▶ Problem details
Please return exactly the lines from the one containing "camera: 40 degrees right, 5 degrees down" through the end of the records, including both.

[Data — start]

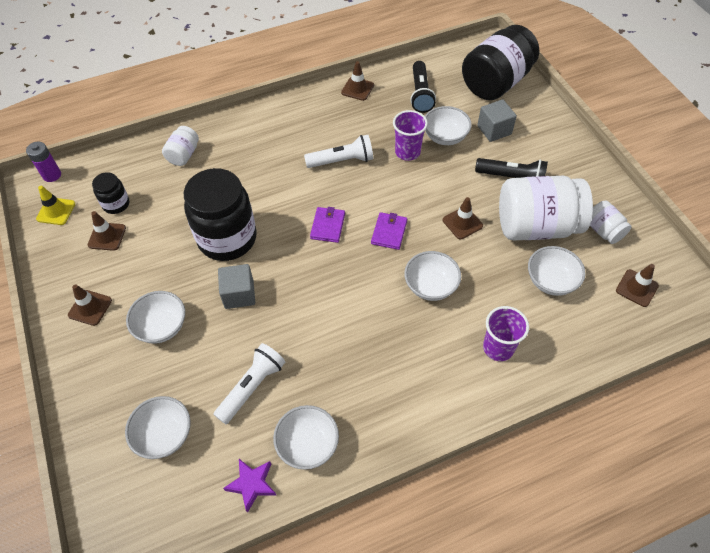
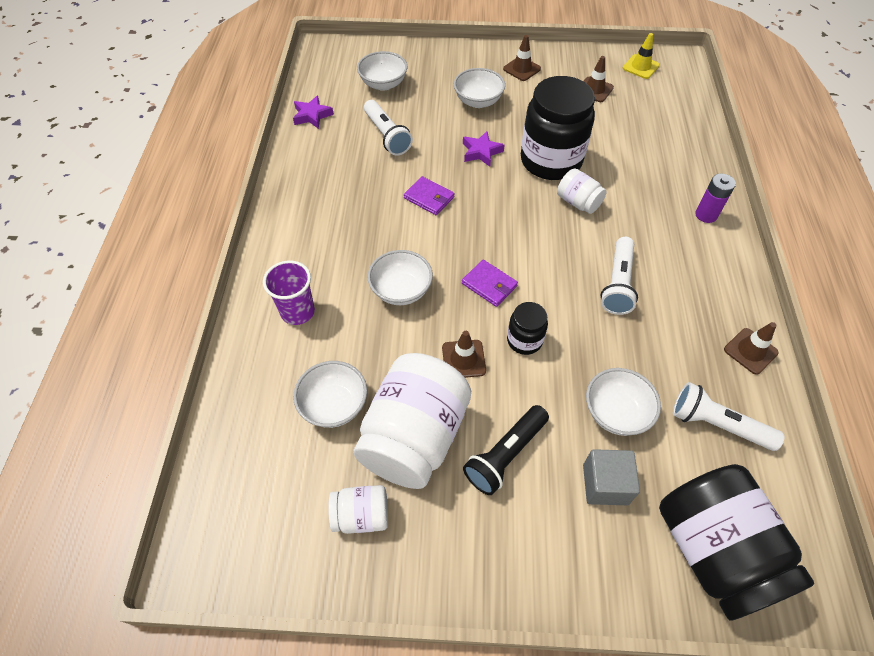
camera: 115 degrees right, 0 degrees up
purple battery [26,141,61,182] -> purple battery moved to [695,174,736,223]
black jar [92,172,129,214] -> black jar moved to [507,302,548,355]
white jar [162,126,199,166] -> white jar moved to [557,168,607,214]
grey cube [218,264,255,309] -> purple star [463,131,505,167]
white bowl [273,405,339,470] -> none
purple wallet [310,207,345,243] -> purple wallet moved to [404,176,454,215]
purple cup [393,110,428,161] -> none
black flashlight [410,61,436,113] -> white flashlight [673,382,785,451]
brown traffic cone [616,264,659,307] -> none

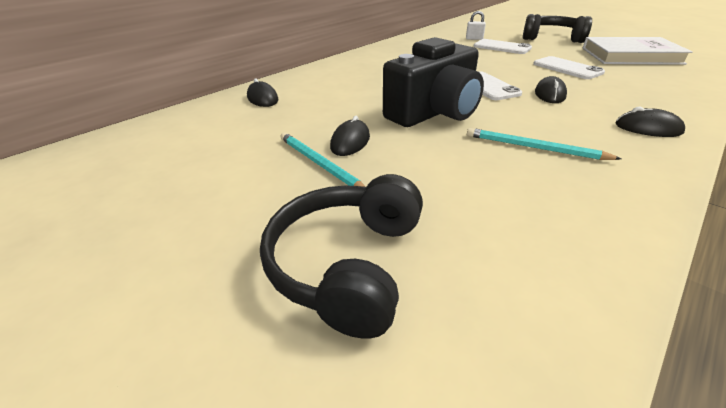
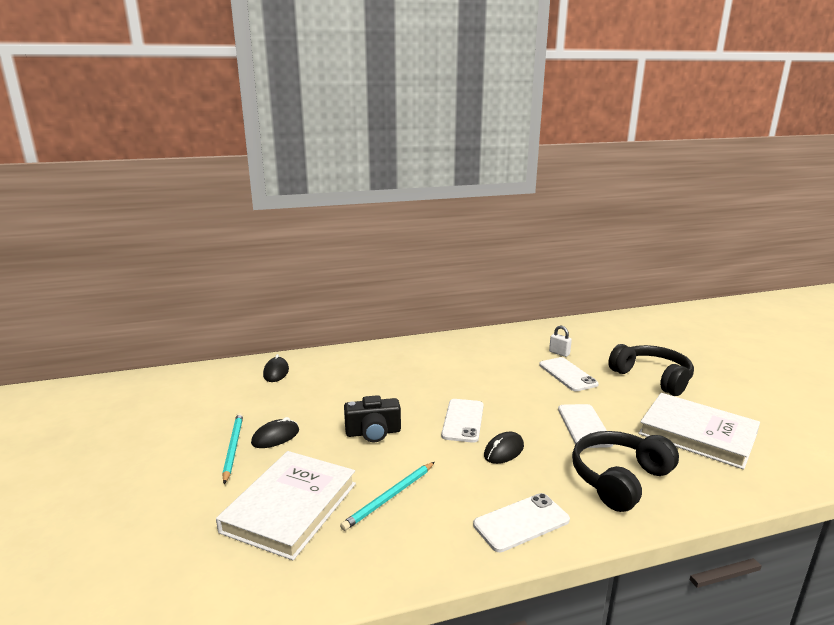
camera: 30 degrees right, 15 degrees down
black headphones [260,174,423,339] -> black headphones moved to [572,431,679,512]
black camera [383,37,484,127] -> black camera [344,395,401,442], size x0.59
turquoise pencil [467,128,621,160] -> turquoise pencil turned 105 degrees counterclockwise [340,462,435,531]
black mouse [616,107,685,137] -> white phone [473,493,570,552]
none -> white book [216,451,356,560]

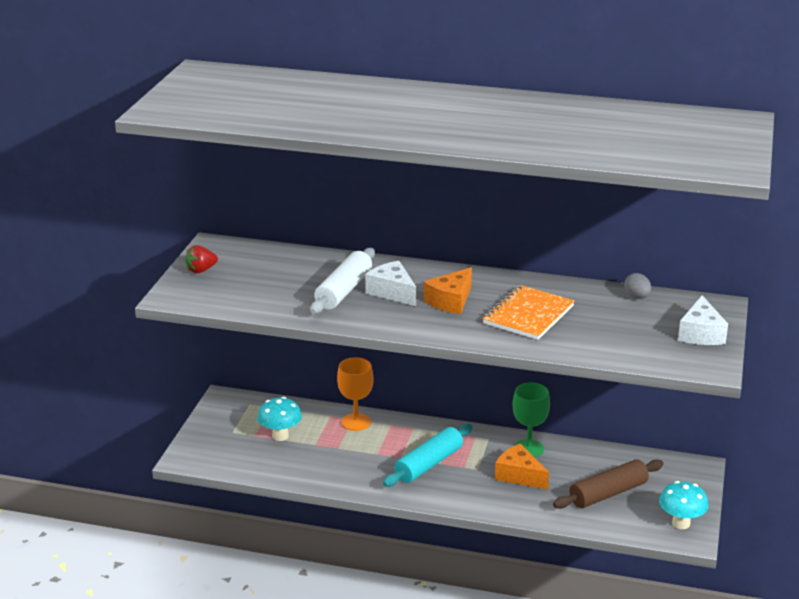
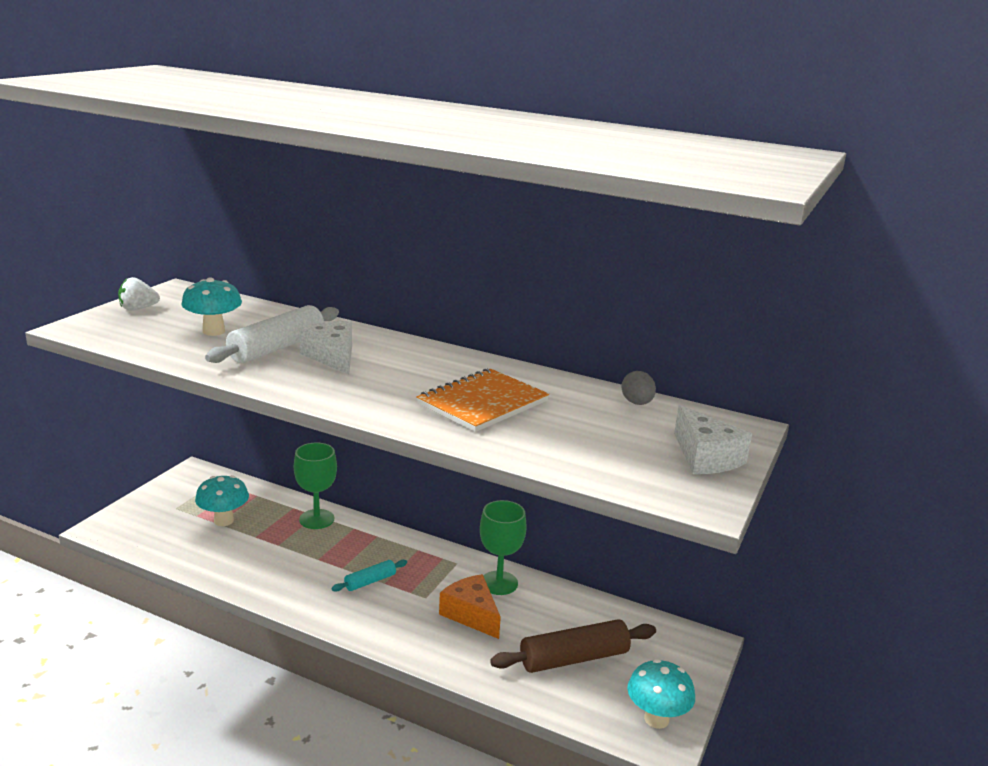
camera: 10 degrees right, 5 degrees down
red strawberry [185,245,218,273] -> white strawberry [118,277,160,311]
orange goblet [337,357,374,431] -> green goblet [294,443,337,529]
turquoise rolling pin [383,424,472,487] -> turquoise rolling pin [332,560,407,592], size x0.53
orange cheese [424,267,472,314] -> none
white cheese [678,295,728,345] -> white cheese turned 45 degrees counterclockwise [674,405,752,474]
none -> turquoise mushroom [181,277,242,336]

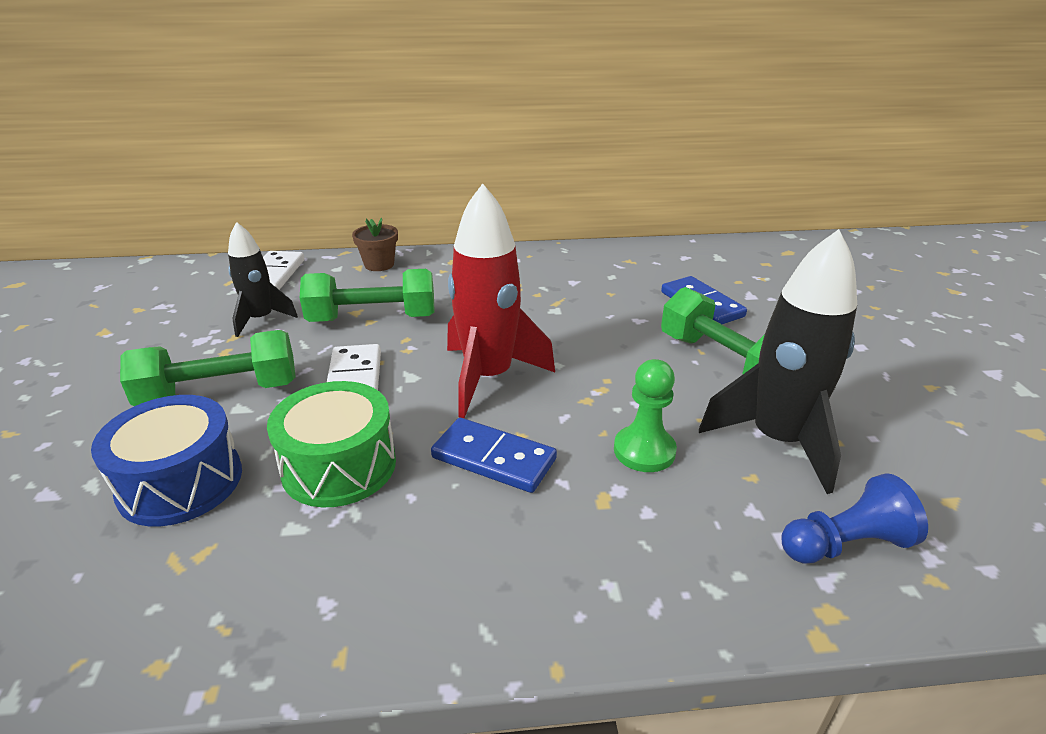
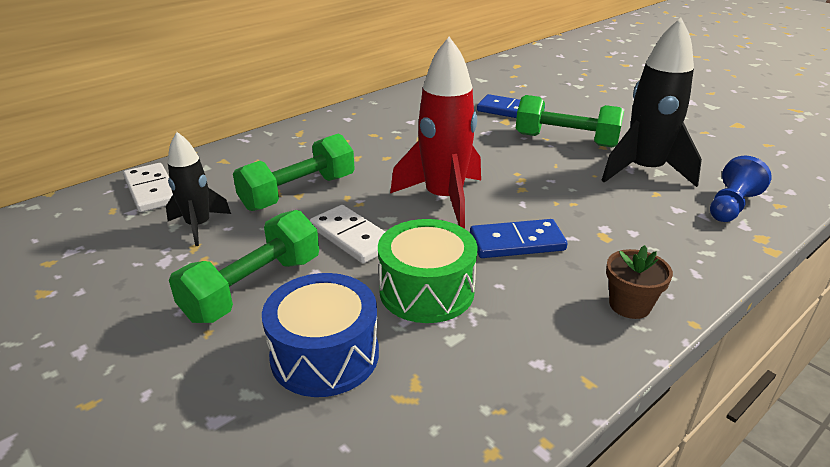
camera: 35 degrees left, 0 degrees up
brown flower pot [352,218,398,271] -> brown flower pot moved to [606,245,673,319]
green pawn [614,359,677,472] -> none

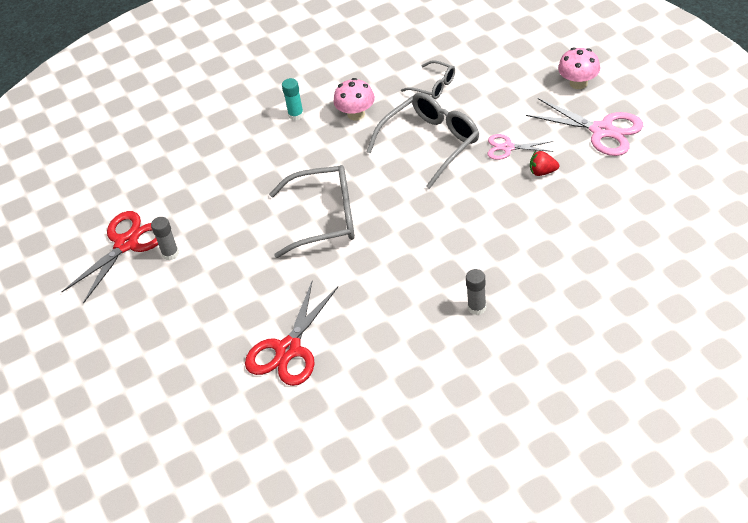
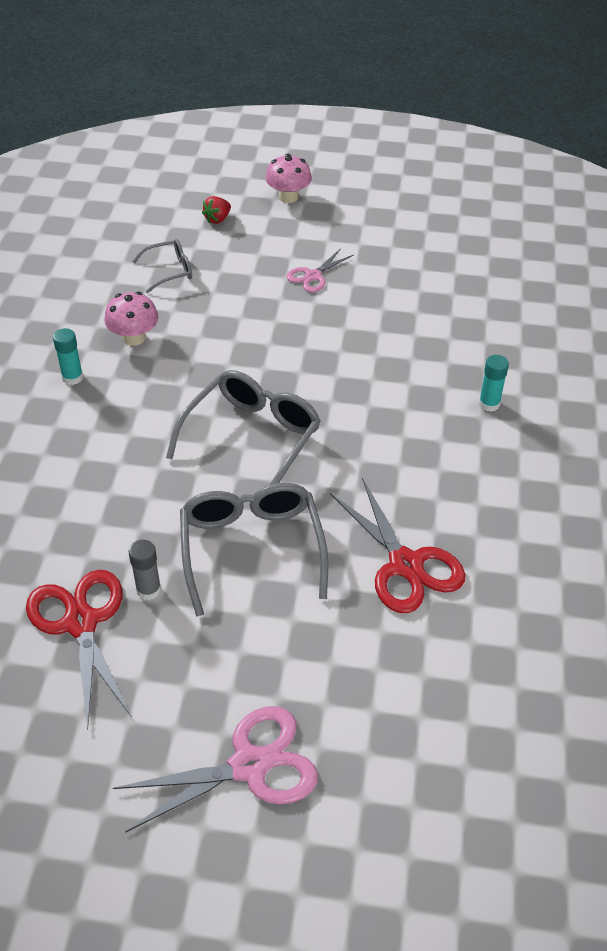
camera: 60 degrees left, 0 degrees up
grey glasses [366,92,479,189] -> grey glasses moved to [180,483,328,617]
grey glue stick [466,269,486,315] -> turquoise glue stick [479,355,509,412]
pink scissors [526,98,643,156] -> pink scissors moved to [113,706,318,833]
red strawberry [530,151,559,176] -> red strawberry moved to [202,196,231,224]

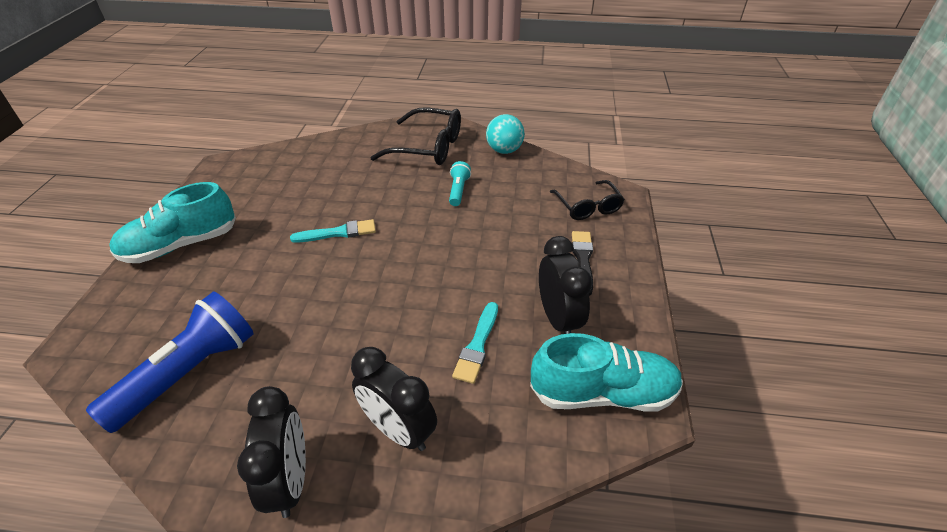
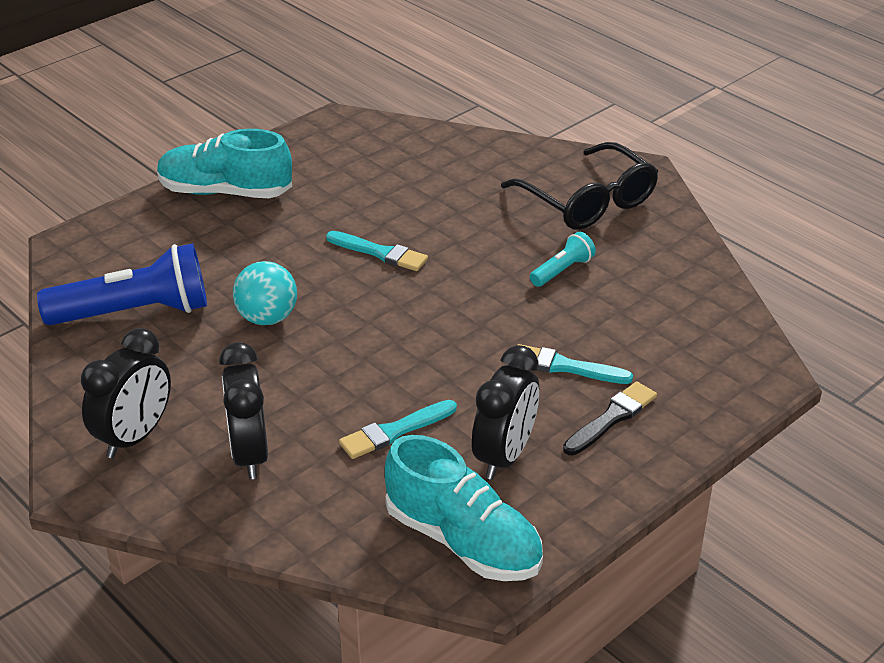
camera: 40 degrees right, 5 degrees down
turquoise ball [486,114,525,154] -> turquoise ball moved to [233,261,297,325]
black glasses [550,180,625,220] -> none
none -> turquoise brush [518,344,633,384]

[Data — finish]

▶ Your response
camera: 40 degrees right, 5 degrees down
turquoise ball [486,114,525,154] -> turquoise ball moved to [233,261,297,325]
black glasses [550,180,625,220] -> none
none -> turquoise brush [518,344,633,384]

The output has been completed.